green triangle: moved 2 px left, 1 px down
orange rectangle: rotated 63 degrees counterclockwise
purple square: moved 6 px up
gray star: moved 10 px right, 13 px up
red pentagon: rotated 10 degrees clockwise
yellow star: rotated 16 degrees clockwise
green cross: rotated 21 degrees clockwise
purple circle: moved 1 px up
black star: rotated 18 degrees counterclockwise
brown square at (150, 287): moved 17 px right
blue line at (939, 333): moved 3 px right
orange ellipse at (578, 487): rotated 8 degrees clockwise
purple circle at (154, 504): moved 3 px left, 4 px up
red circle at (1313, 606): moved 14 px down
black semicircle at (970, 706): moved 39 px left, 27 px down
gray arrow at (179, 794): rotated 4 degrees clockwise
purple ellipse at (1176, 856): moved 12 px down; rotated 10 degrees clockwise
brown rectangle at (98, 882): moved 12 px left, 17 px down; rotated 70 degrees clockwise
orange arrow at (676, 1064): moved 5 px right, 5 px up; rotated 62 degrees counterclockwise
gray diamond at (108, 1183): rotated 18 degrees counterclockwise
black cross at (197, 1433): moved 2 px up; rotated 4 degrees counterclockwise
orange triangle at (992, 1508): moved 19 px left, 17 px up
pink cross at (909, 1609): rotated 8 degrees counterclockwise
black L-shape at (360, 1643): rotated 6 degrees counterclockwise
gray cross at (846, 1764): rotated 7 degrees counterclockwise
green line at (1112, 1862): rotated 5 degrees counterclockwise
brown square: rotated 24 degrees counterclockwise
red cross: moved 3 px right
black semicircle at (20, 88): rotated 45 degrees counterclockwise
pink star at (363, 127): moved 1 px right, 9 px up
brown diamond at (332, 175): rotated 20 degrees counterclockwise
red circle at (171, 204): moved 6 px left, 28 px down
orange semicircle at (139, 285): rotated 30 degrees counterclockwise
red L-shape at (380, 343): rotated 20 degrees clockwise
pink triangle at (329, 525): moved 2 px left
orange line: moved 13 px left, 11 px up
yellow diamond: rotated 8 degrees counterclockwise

■ ■ ■

[GIVEN INSTRUCTION] Present all of the lines above as a numbered list, omitting any blank lines.

[FINAL ANSWER]
1. green triangle: moved 2 px left, 1 px down
2. orange rectangle: rotated 63 degrees counterclockwise
3. purple square: moved 6 px up
4. gray star: moved 10 px right, 13 px up
5. red pentagon: rotated 10 degrees clockwise
6. yellow star: rotated 16 degrees clockwise
7. green cross: rotated 21 degrees clockwise
8. purple circle: moved 1 px up
9. black star: rotated 18 degrees counterclockwise
10. brown square at (150, 287): moved 17 px right
11. blue line at (939, 333): moved 3 px right
12. orange ellipse at (578, 487): rotated 8 degrees clockwise
13. purple circle at (154, 504): moved 3 px left, 4 px up
14. red circle at (1313, 606): moved 14 px down
15. black semicircle at (970, 706): moved 39 px left, 27 px down
16. gray arrow at (179, 794): rotated 4 degrees clockwise
17. purple ellipse at (1176, 856): moved 12 px down; rotated 10 degrees clockwise
18. brown rectangle at (98, 882): moved 12 px left, 17 px down; rotated 70 degrees clockwise
19. orange arrow at (676, 1064): moved 5 px right, 5 px up; rotated 62 degrees counterclockwise
20. gray diamond at (108, 1183): rotated 18 degrees counterclockwise
21. black cross at (197, 1433): moved 2 px up; rotated 4 degrees counterclockwise
22. orange triangle at (992, 1508): moved 19 px left, 17 px up
23. pink cross at (909, 1609): rotated 8 degrees counterclockwise
24. black L-shape at (360, 1643): rotated 6 degrees counterclockwise
25. gray cross at (846, 1764): rotated 7 degrees counterclockwise
26. green line at (1112, 1862): rotated 5 degrees counterclockwise
27. brown square: rotated 24 degrees counterclockwise
28. red cross: moved 3 px right
29. black semicircle at (20, 88): rotated 45 degrees counterclockwise
30. pink star at (363, 127): moved 1 px right, 9 px up
31. brown diamond at (332, 175): rotated 20 degrees counterclockwise
32. red circle at (171, 204): moved 6 px left, 28 px down
33. orange semicircle at (139, 285): rotated 30 degrees counterclockwise
34. red L-shape at (380, 343): rotated 20 degrees clockwise
35. pink triangle at (329, 525): moved 2 px left
36. orange line: moved 13 px left, 11 px up
37. yellow diamond: rotated 8 degrees counterclockwise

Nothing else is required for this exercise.